Object change listings:
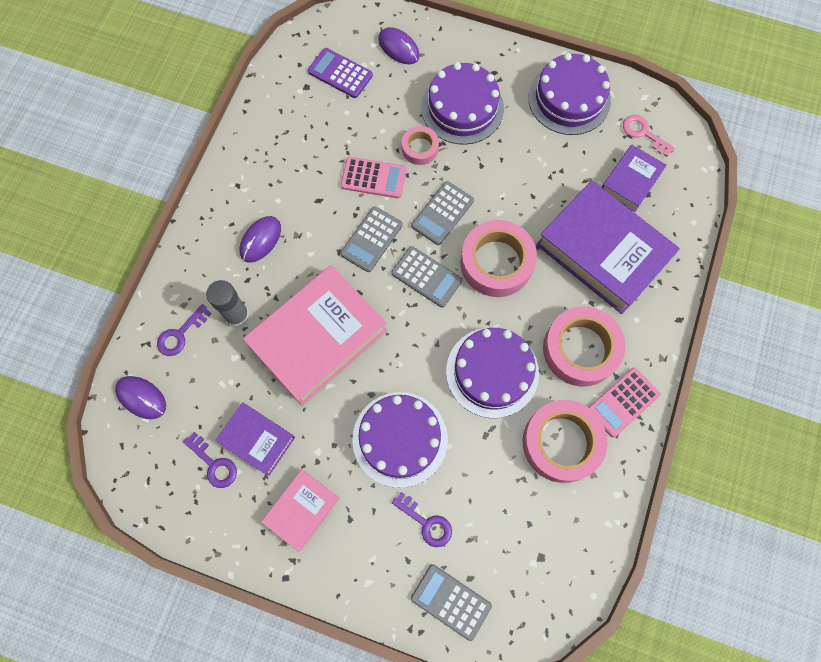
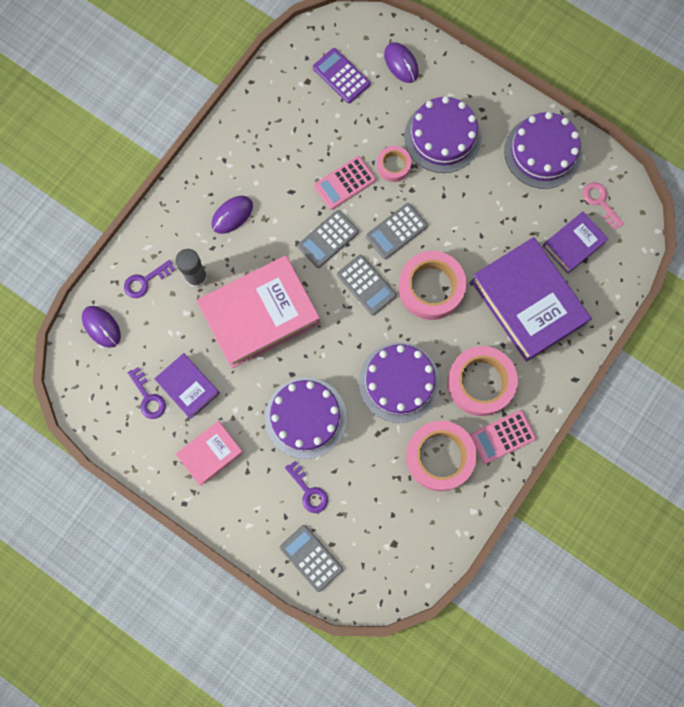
camera: 15 degrees right, 5 degrees up
(373, 178) = (345, 183): pink calculator -> pink calculator turned 120 degrees clockwise

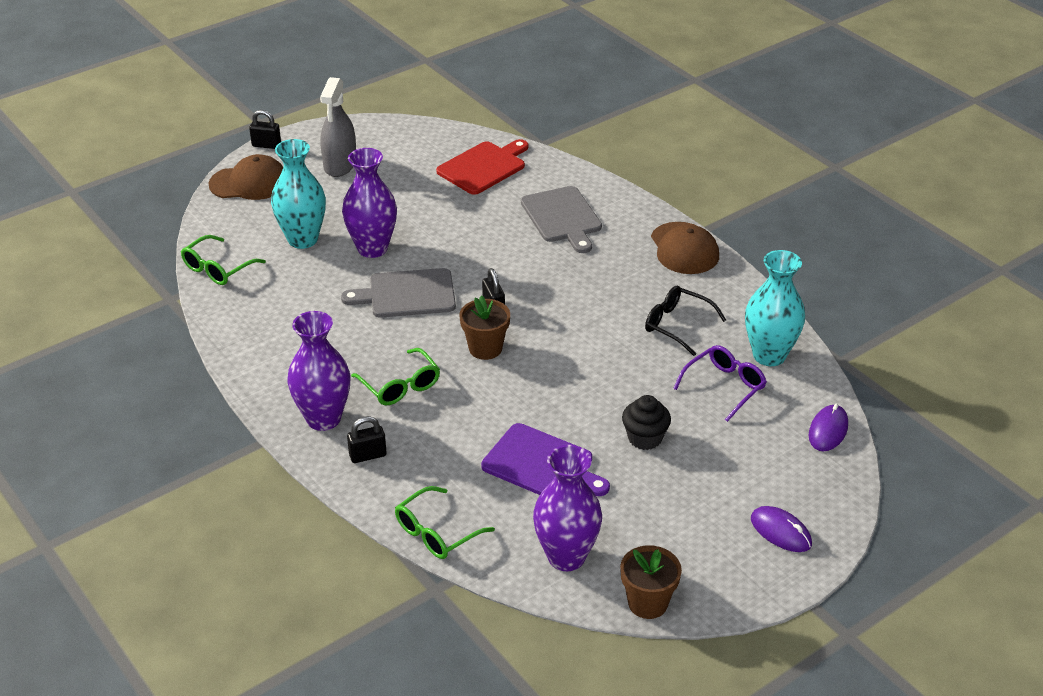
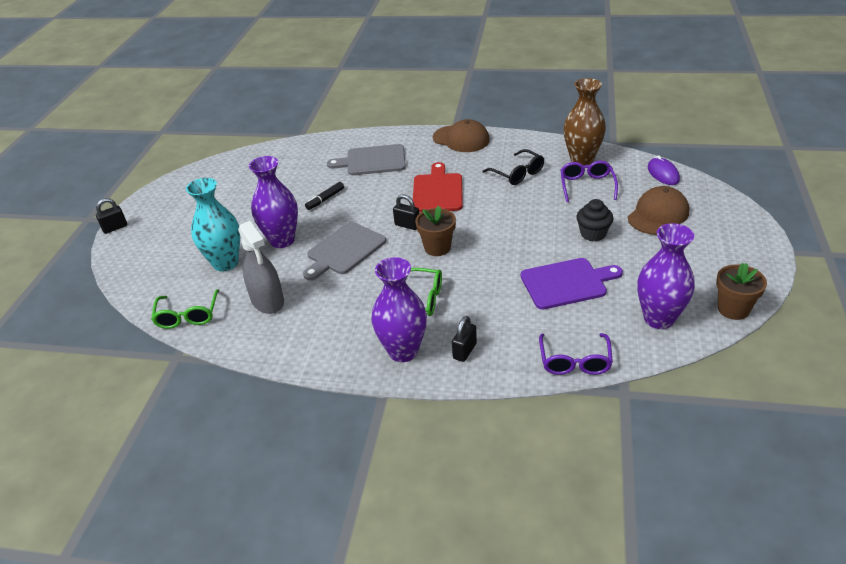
camera: 40 degrees left, 0 degrees up
(249, 183) = (135, 255): brown cap -> brown cap (658, 215)
(340, 165) = (187, 210): grey spray bottle -> grey spray bottle (267, 301)
(437, 532) = (574, 361): green glasses -> purple glasses
(463, 231) = (325, 199): none -> black marker
(483, 167) = (285, 162): red cutting board -> red cutting board (437, 191)
(562, 217) = (372, 161): grey cutting board -> grey cutting board turned 150 degrees clockwise
(677, 325) = (517, 173): black glasses -> black glasses turned 120 degrees counterclockwise
(769, 355) = (581, 159): turquoise vase -> brown vase
(780, 532) = (724, 230): purple mouse -> none

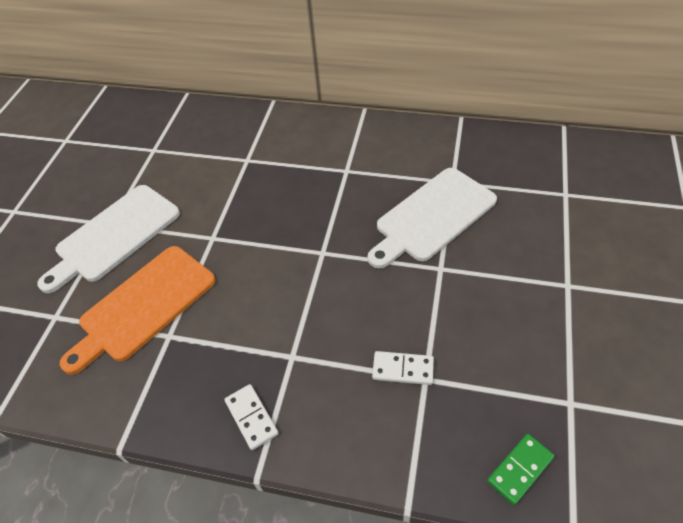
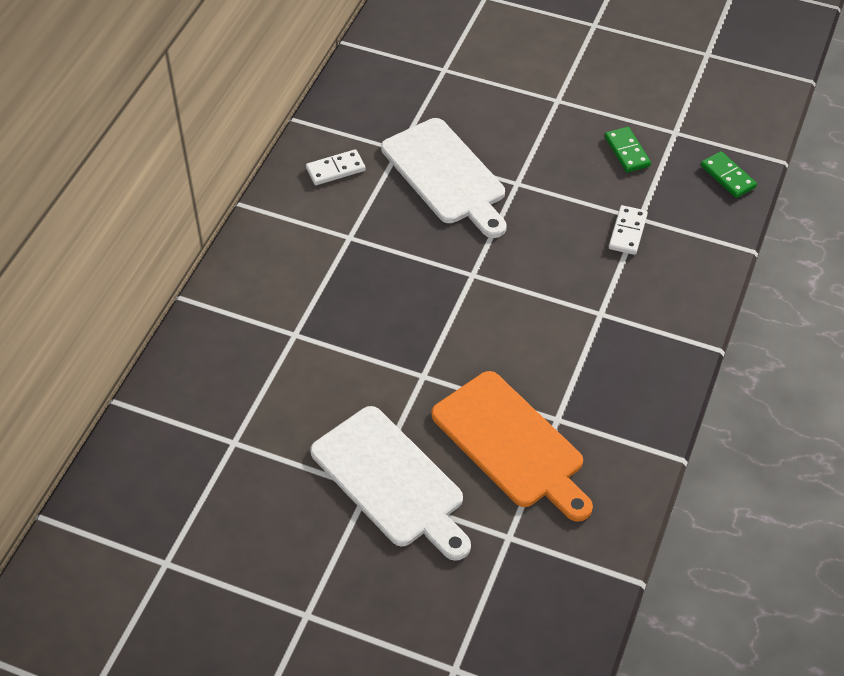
camera: 85 degrees left, 0 degrees up
(251, 417) = (662, 350): white domino -> white domino (335, 169)
(519, 357) = (627, 151): none -> green domino

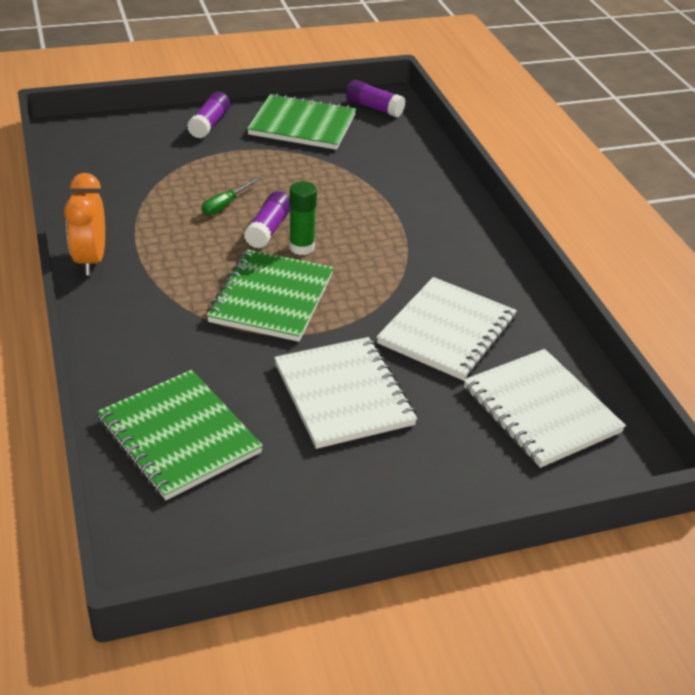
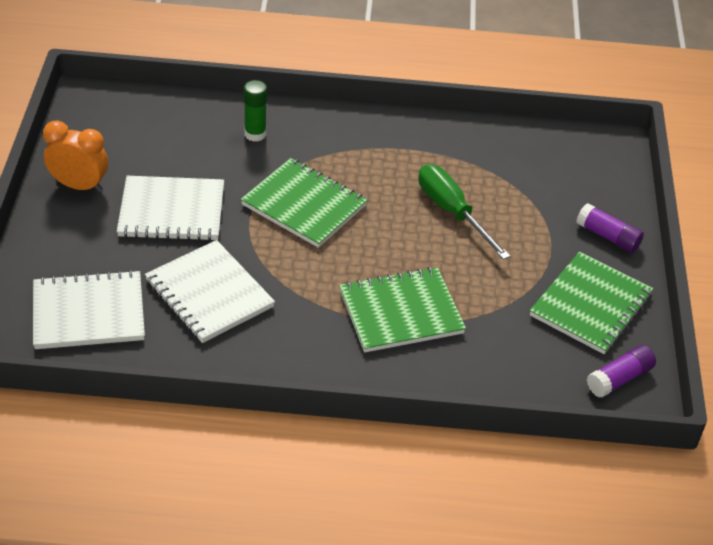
camera: 110 degrees right, 5 degrees up
(91, 260) = (399, 122): orange clock -> orange clock (79, 186)
(179, 436) = (179, 126): green notebook -> green notebook (401, 312)
(225, 205) = (452, 212): green screwdriver -> green screwdriver, size x1.87
(268, 229) = (403, 229): purple glue stick -> none
(301, 247) = (366, 242): green glue stick -> green glue stick (255, 134)

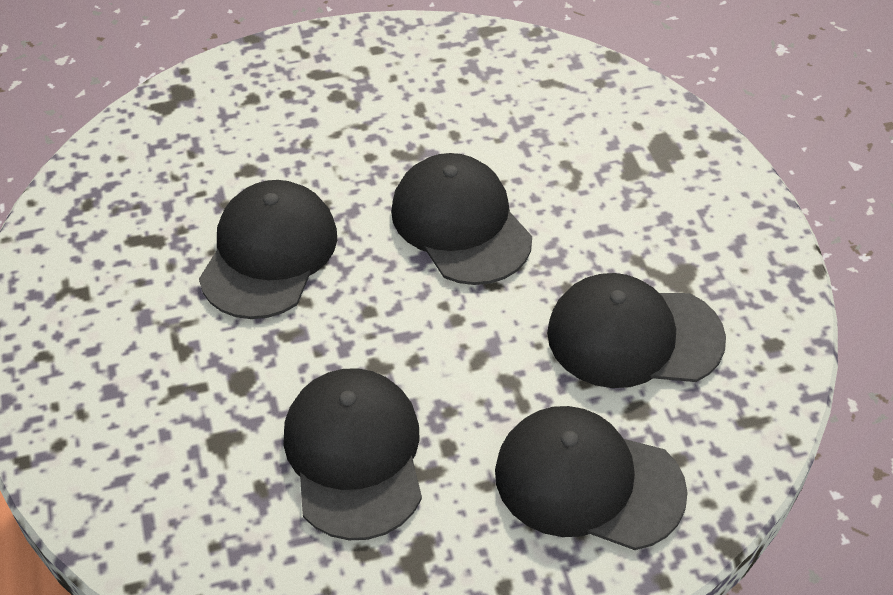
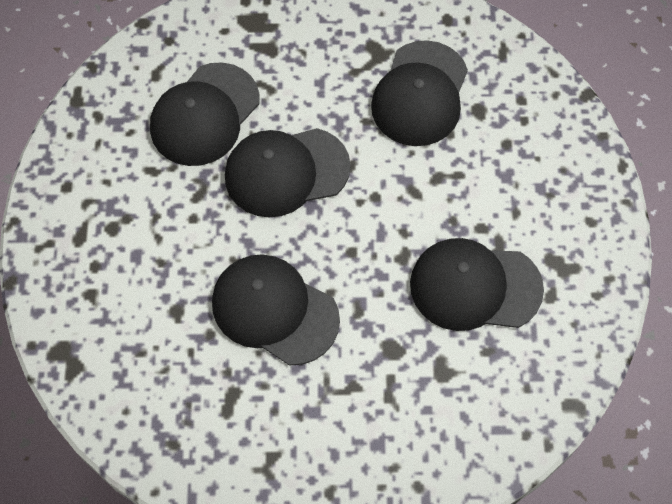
camera: 75 degrees left, 15 degrees up
(588, 482) = (527, 154): black cap -> black cap (205, 115)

▶ [AIM OF THE EXERCISE]: Skip the pictures and reproduce all remaining entries exactly.

▶ [OUTPUT FOR THIS EXERCISE]:
camera: 15 degrees right, 5 degrees up
(373, 178) = (345, 183): pink calculator -> pink calculator turned 120 degrees clockwise

camera: 40 degrees left, 0 degrees up
(249, 183) = (135, 255): brown cap -> brown cap (658, 215)
(340, 165) = (187, 210): grey spray bottle -> grey spray bottle (267, 301)
(437, 532) = (574, 361): green glasses -> purple glasses
(463, 231) = (325, 199): none -> black marker
(483, 167) = (285, 162): red cutting board -> red cutting board (437, 191)
(562, 217) = (372, 161): grey cutting board -> grey cutting board turned 150 degrees clockwise
(677, 325) = (517, 173): black glasses -> black glasses turned 120 degrees counterclockwise
(769, 355) = (581, 159): turquoise vase -> brown vase
(780, 532) = (724, 230): purple mouse -> none

camera: 85 degrees left, 0 degrees up
(251, 417) = (662, 350): white domino -> white domino (335, 169)
(519, 357) = (627, 151): none -> green domino

camera: 110 degrees right, 5 degrees up
(91, 260) = (399, 122): orange clock -> orange clock (79, 186)
(179, 436) = (179, 126): green notebook -> green notebook (401, 312)
(225, 205) = (452, 212): green screwdriver -> green screwdriver, size x1.87
(268, 229) = (403, 229): purple glue stick -> none
(301, 247) = (366, 242): green glue stick -> green glue stick (255, 134)

camera: 75 degrees left, 15 degrees up
(588, 482) = (527, 154): black cap -> black cap (205, 115)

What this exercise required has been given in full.